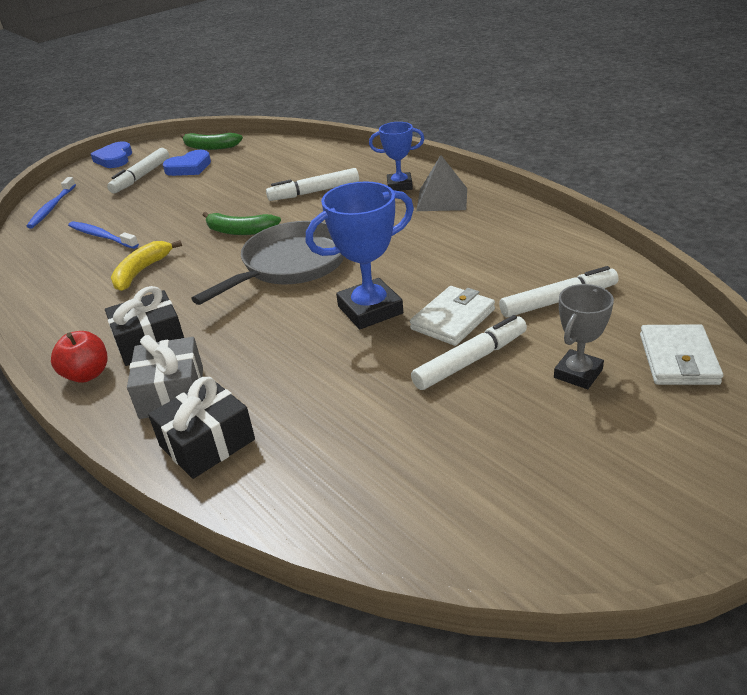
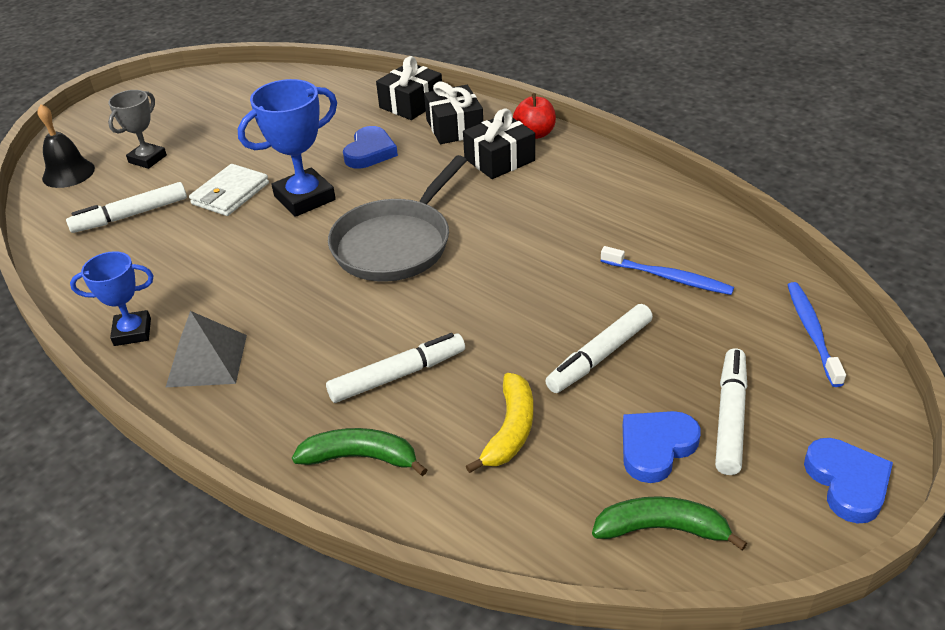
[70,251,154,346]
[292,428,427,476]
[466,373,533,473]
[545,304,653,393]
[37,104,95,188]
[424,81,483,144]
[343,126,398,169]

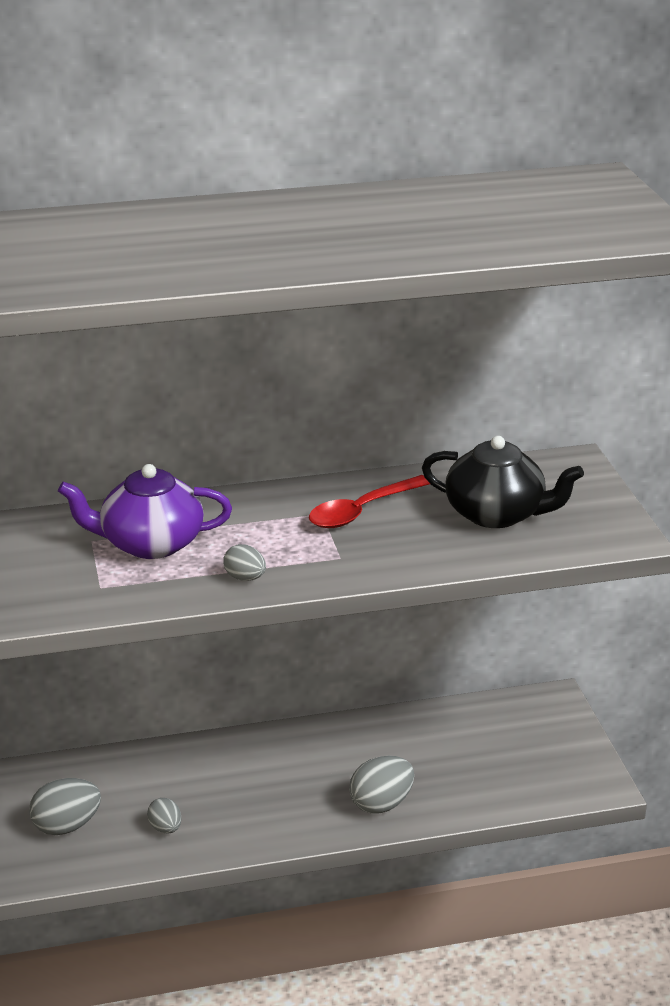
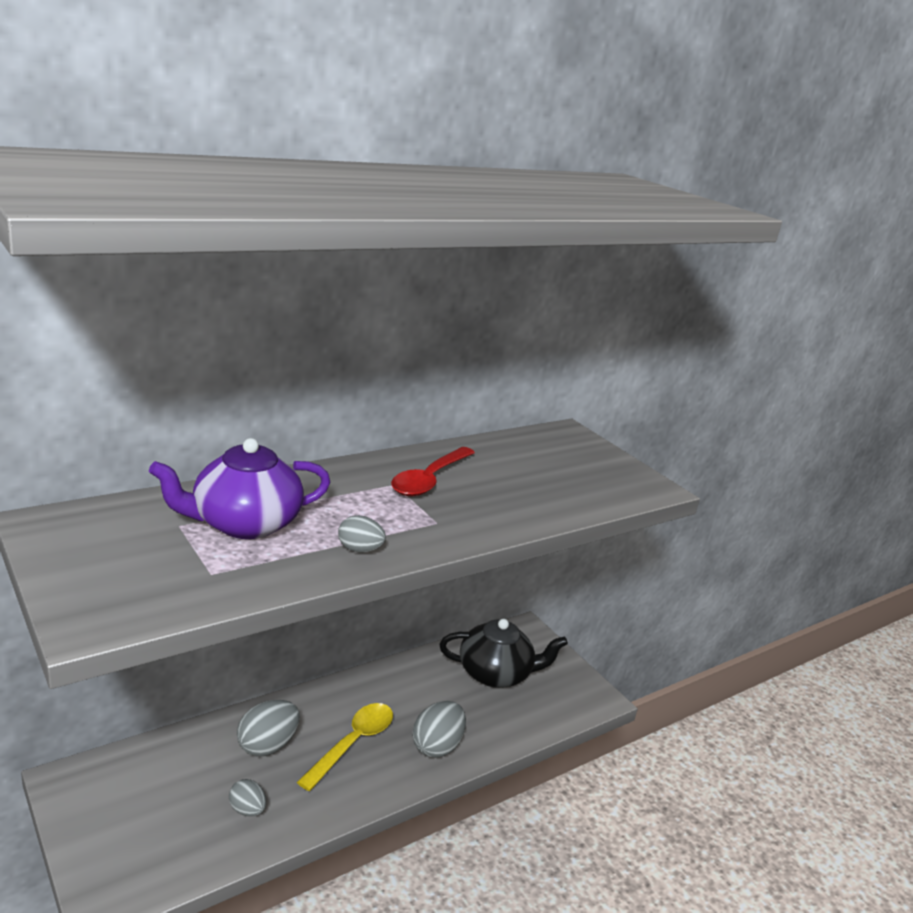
[440,619,568,688]
[237,700,300,756]
[297,703,393,791]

_Task to complete_
Although the records above contain pictures, your copy should give only their text, exactly as written.

_Your response_
[70,251,154,346]
[292,428,427,476]
[466,373,533,473]
[545,304,653,393]
[37,104,95,188]
[424,81,483,144]
[343,126,398,169]

[440,619,568,688]
[237,700,300,756]
[297,703,393,791]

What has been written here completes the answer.